Output range, inclusive: from the line containing "orange tile C2:D2" to the line containing "orange brick H6". Restate those lines from the data below word for word and only those.

## DATA SHOWN:
BEGIN

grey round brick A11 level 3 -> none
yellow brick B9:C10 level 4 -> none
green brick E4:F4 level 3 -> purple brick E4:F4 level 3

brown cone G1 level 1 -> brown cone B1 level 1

END
BEGIN

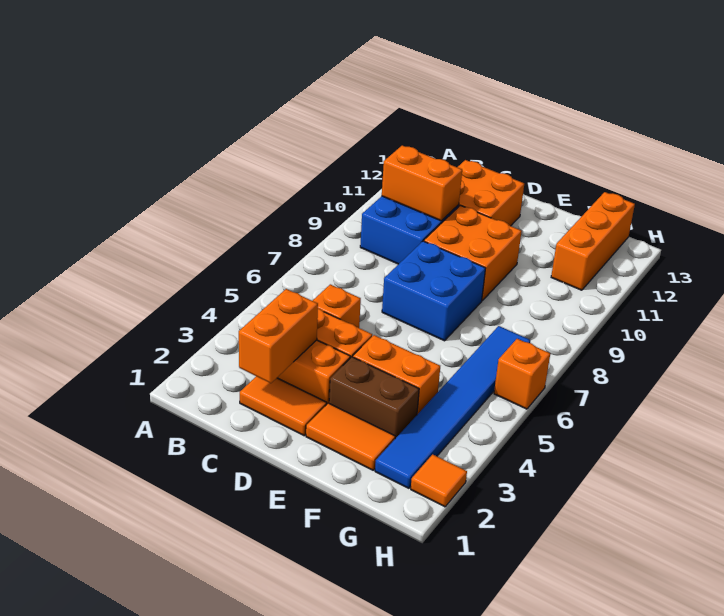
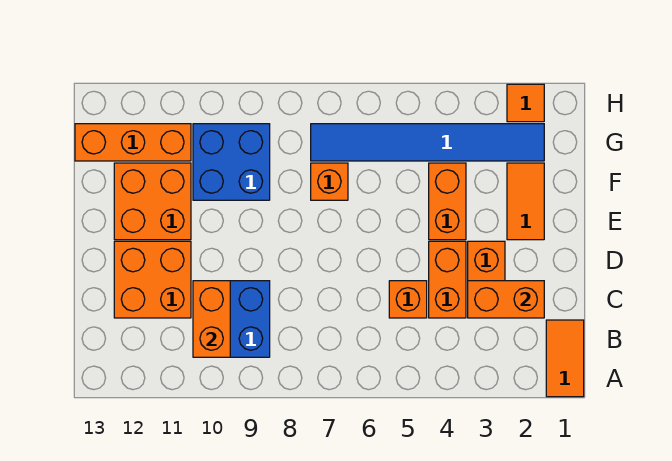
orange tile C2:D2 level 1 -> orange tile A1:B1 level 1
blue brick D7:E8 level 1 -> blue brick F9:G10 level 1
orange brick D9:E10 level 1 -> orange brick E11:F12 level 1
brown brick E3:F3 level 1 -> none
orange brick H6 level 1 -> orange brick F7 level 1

END

## SOLVED EXERCISE:
orange tile C2:D2 level 1 -> orange tile A1:B1 level 1
blue brick D7:E8 level 1 -> blue brick F9:G10 level 1
orange brick D9:E10 level 1 -> orange brick E11:F12 level 1
brown brick E3:F3 level 1 -> none
orange brick H6 level 1 -> orange brick F7 level 1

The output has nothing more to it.